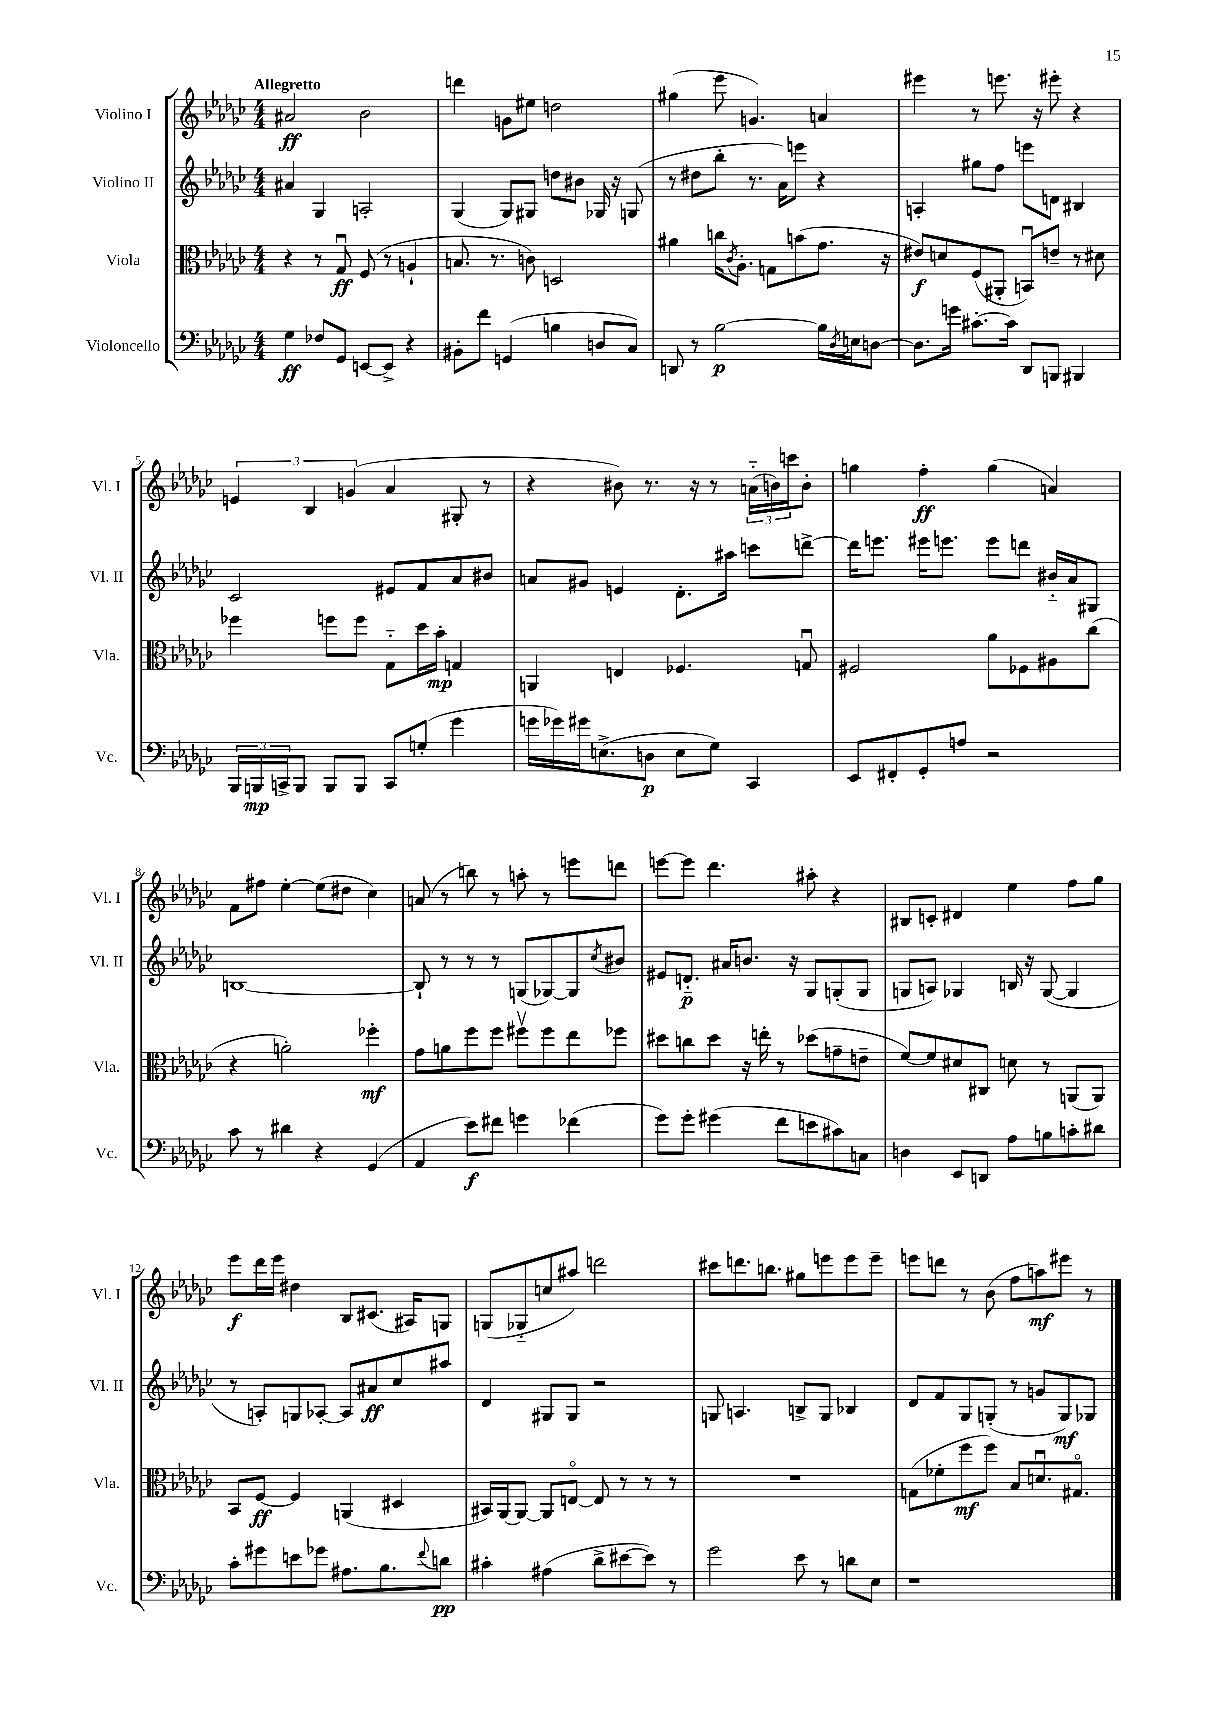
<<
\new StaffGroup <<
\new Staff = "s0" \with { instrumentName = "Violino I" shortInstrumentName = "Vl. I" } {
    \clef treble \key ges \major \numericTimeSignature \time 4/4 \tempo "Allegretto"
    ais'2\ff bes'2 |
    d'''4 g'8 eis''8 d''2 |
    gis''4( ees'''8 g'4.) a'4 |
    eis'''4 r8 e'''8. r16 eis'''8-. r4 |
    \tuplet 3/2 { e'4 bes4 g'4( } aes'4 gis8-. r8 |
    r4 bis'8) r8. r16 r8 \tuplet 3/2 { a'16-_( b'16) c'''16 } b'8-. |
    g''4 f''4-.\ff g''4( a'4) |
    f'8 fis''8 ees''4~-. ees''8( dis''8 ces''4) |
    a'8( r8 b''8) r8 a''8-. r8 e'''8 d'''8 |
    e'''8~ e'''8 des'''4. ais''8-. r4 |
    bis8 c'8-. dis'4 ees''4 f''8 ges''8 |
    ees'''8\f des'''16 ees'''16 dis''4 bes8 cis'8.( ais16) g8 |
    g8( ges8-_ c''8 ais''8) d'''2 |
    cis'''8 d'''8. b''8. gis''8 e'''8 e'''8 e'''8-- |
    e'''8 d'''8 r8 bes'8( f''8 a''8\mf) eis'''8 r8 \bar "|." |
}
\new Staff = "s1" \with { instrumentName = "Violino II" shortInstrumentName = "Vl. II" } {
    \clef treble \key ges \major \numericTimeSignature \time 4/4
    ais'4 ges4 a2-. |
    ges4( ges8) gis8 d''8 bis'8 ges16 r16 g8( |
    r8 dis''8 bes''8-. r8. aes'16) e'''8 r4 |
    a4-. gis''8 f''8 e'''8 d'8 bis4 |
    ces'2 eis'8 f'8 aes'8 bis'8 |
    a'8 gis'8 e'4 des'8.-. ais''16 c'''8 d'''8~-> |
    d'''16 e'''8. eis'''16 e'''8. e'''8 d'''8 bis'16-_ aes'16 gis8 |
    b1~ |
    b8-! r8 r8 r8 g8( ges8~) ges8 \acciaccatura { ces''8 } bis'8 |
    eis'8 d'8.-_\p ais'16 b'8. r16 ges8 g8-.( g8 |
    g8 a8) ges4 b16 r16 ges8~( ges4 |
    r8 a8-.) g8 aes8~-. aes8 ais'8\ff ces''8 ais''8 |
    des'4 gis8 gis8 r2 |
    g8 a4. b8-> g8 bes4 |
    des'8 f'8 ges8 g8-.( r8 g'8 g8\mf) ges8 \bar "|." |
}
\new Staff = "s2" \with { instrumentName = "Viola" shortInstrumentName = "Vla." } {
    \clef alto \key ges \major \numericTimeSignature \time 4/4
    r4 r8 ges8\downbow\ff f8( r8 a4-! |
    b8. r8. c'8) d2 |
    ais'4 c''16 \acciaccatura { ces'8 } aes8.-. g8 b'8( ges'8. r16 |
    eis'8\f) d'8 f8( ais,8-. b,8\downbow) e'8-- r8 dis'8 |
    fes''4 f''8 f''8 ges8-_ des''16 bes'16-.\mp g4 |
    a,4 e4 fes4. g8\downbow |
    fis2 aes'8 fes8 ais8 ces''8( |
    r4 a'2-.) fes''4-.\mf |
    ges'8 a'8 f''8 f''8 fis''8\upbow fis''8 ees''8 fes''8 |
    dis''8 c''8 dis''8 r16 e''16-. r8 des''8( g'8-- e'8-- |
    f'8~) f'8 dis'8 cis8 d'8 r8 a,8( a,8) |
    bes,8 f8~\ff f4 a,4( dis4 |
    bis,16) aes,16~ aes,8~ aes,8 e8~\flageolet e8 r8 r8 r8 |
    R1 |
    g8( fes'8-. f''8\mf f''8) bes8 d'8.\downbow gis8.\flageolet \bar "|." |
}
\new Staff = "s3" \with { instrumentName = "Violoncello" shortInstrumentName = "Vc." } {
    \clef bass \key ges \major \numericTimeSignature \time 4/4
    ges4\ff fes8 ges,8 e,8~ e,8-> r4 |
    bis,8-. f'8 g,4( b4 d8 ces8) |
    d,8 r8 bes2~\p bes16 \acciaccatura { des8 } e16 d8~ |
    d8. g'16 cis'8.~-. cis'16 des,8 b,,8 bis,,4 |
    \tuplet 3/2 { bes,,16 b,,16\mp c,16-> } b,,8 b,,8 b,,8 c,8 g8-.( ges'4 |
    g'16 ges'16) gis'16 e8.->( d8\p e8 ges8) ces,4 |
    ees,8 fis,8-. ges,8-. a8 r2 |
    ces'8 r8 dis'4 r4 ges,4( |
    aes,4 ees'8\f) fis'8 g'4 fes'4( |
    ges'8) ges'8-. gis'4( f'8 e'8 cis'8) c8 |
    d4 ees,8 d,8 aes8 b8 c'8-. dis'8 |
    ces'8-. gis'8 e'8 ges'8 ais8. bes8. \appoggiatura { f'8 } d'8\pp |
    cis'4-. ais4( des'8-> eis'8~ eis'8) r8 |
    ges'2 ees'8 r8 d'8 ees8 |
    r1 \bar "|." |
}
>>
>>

==============================

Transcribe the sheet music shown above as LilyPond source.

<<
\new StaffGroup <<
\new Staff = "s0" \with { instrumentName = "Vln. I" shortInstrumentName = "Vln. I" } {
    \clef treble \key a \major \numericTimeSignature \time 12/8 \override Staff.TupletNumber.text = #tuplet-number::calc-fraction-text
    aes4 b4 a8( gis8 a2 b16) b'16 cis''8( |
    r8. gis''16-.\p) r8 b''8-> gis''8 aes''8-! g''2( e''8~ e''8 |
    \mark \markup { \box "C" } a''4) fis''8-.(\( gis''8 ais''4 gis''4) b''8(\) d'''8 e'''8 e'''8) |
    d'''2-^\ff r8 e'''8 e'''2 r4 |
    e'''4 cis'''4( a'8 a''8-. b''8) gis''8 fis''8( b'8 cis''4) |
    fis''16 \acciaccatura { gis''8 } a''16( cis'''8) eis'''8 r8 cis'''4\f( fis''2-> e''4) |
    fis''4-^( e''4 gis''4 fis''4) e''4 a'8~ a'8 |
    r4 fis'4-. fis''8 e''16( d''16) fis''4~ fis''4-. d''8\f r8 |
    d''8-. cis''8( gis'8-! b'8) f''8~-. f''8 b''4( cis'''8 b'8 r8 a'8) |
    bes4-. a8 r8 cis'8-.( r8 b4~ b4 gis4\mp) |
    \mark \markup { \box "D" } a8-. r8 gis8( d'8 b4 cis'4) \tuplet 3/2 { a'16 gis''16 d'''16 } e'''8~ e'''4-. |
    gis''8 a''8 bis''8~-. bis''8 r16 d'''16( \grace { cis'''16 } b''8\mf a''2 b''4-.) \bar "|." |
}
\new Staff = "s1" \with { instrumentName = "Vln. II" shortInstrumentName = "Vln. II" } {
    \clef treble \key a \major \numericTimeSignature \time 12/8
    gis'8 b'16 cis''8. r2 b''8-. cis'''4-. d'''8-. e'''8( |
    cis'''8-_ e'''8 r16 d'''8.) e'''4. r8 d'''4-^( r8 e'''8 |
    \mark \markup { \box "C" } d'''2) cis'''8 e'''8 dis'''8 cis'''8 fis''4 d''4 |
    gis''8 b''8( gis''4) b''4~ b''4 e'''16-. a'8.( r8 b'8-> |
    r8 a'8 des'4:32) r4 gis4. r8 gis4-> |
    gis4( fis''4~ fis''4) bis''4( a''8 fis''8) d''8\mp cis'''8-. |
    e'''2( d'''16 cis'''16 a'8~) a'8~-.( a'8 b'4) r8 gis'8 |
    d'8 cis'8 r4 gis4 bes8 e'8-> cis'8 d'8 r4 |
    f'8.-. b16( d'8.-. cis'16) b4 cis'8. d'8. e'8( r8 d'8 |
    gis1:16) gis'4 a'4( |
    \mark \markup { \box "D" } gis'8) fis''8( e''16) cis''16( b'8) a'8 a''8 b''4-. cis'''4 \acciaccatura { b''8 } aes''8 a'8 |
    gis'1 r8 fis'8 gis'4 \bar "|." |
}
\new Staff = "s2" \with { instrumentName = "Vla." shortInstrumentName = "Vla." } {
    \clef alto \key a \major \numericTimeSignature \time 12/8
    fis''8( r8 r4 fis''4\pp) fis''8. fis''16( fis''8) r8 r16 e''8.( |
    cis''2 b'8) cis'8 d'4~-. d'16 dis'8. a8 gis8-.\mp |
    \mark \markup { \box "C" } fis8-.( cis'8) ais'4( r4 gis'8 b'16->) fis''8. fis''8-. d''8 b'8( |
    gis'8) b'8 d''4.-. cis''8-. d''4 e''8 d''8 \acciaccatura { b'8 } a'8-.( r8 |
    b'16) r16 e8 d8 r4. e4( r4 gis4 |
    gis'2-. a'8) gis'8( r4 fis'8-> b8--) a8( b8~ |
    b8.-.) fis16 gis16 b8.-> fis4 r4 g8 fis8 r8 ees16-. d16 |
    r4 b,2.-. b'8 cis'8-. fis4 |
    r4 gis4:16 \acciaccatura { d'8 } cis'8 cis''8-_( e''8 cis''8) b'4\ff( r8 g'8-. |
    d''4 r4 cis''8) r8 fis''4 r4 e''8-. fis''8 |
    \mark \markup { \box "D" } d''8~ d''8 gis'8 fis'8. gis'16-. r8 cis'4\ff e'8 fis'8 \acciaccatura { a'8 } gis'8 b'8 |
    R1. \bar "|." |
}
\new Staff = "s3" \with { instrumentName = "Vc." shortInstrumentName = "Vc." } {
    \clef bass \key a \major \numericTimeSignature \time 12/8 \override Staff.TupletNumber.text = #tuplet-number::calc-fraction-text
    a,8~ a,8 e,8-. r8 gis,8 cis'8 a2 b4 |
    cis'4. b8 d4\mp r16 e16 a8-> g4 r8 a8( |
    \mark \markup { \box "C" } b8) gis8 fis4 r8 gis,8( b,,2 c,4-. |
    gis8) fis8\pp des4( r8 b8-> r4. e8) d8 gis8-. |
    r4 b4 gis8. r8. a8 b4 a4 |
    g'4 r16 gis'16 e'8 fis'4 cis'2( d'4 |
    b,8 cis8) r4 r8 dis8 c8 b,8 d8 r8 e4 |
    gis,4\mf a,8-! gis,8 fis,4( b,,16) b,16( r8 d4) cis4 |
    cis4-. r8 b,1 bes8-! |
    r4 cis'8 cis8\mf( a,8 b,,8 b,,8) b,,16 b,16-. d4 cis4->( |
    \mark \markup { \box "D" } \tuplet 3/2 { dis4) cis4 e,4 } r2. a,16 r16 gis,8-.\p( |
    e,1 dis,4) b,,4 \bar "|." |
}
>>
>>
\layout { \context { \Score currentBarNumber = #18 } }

==============================

▶ [Directive]:
List each line of the material above that contains the string "major". The match is case-sensitive.

▶ [Result of the exercise]:
    \clef treble \key ges \major \numericTimeSignature \time 4/4 \tempo "Allegretto"
    \clef treble \key ges \major \numericTimeSignature \time 4/4
    \clef alto \key ges \major \numericTimeSignature \time 4/4
    \clef bass \key ges \major \numericTimeSignature \time 4/4
    \clef treble \key a \major \numericTimeSignature \time 12/8 \override Staff.TupletNumber.text = #tuplet-number::calc-fraction-text
    \clef treble \key a \major \numericTimeSignature \time 12/8
    \clef alto \key a \major \numericTimeSignature \time 12/8
    \clef bass \key a \major \numericTimeSignature \time 12/8 \override Staff.TupletNumber.text = #tuplet-number::calc-fraction-text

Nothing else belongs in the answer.